→ **What you have to do**:
Give every line of the material back exactly, images removed.

→ **Provided data**:
=====

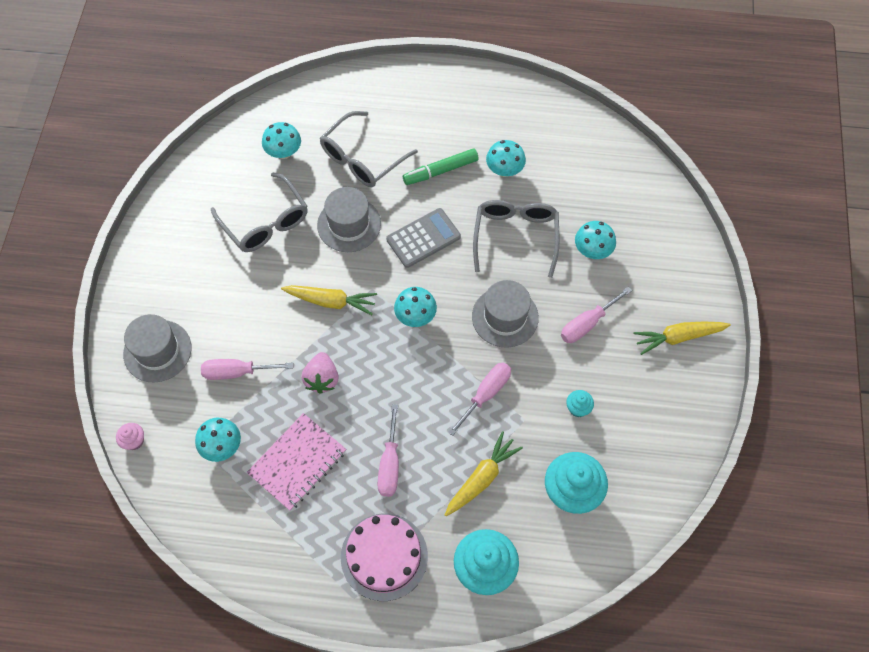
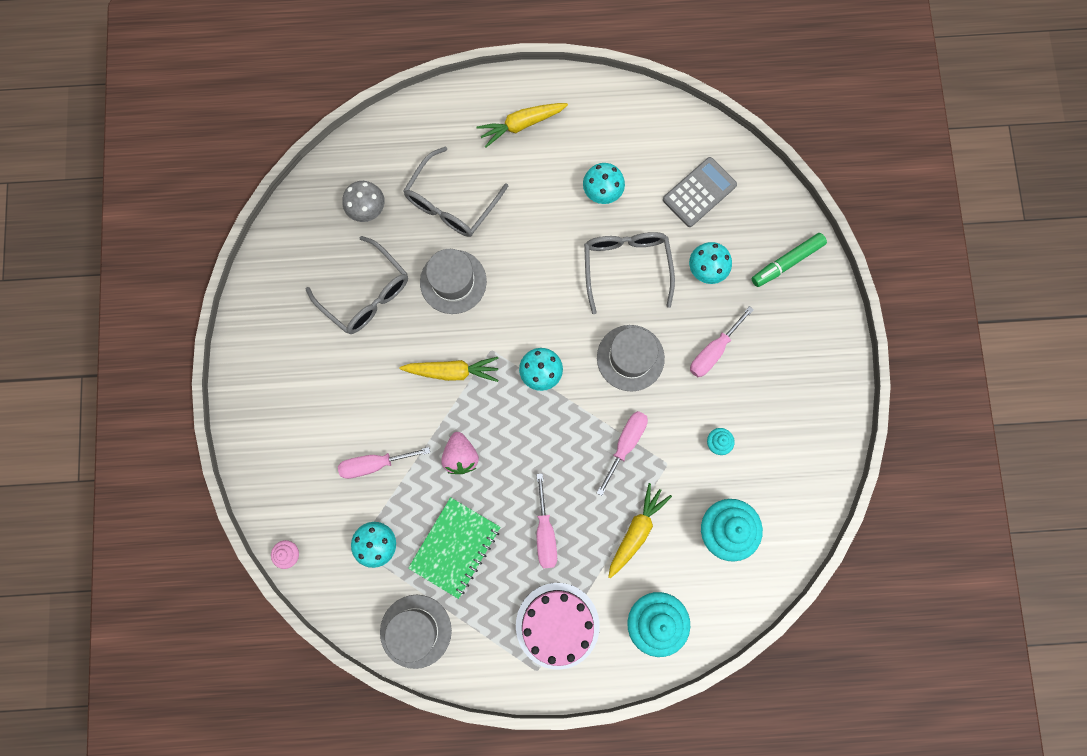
camera: 10 degrees left, 15 degrees up
grey hat [123,314,192,382] -> grey hat moved to [380,595,452,669]
pink notebook [247,413,346,511] -> green notebook [408,497,500,599]
turquoise mushroom [262,122,301,159] -> grey mushroom [342,181,385,222]
grey calculator [386,208,461,268] -> grey calculator moved to [663,157,737,227]
green marker [403,148,479,185] -> green marker moved to [752,233,827,287]
yellow carrot [633,321,731,355] -> yellow carrot moved to [476,103,568,147]

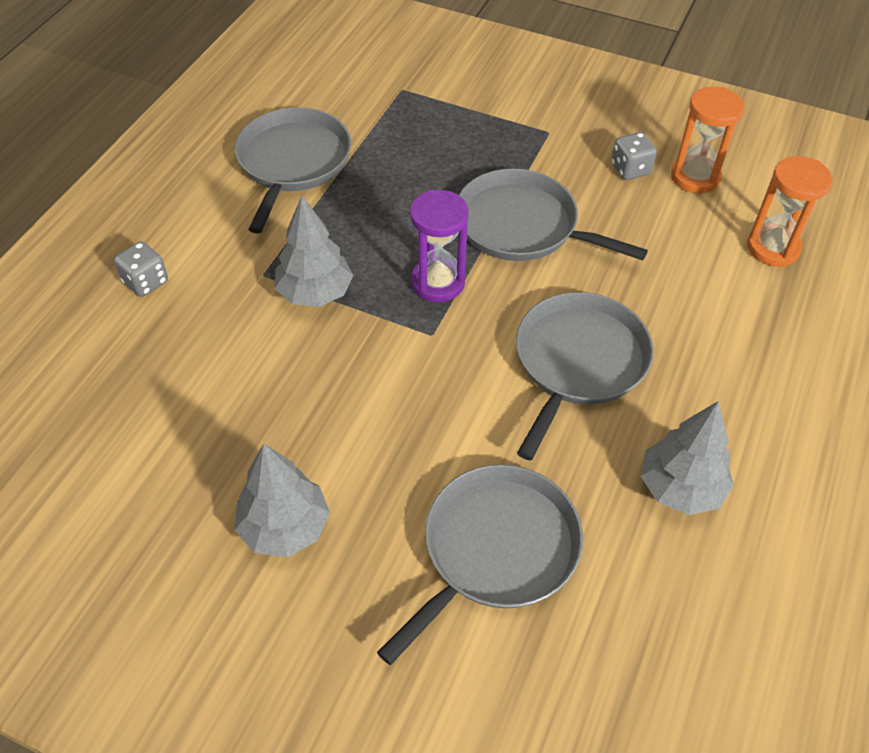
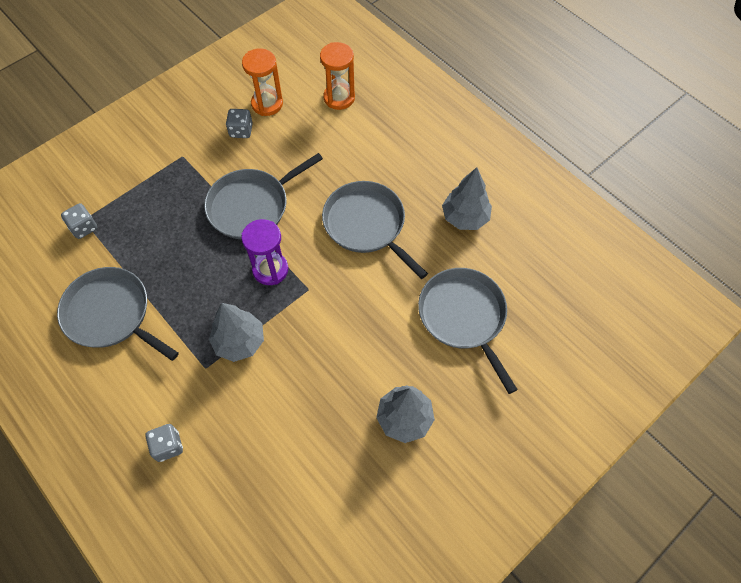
camera: 65 degrees left, 10 degrees up
none -> grey dice [61,203,97,239]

=====

→ **Result below**:
camera: 10 degrees left, 15 degrees up
grey hat [123,314,192,382] -> grey hat moved to [380,595,452,669]
pink notebook [247,413,346,511] -> green notebook [408,497,500,599]
turquoise mushroom [262,122,301,159] -> grey mushroom [342,181,385,222]
grey calculator [386,208,461,268] -> grey calculator moved to [663,157,737,227]
green marker [403,148,479,185] -> green marker moved to [752,233,827,287]
yellow carrot [633,321,731,355] -> yellow carrot moved to [476,103,568,147]

camera: 65 degrees left, 10 degrees up
none -> grey dice [61,203,97,239]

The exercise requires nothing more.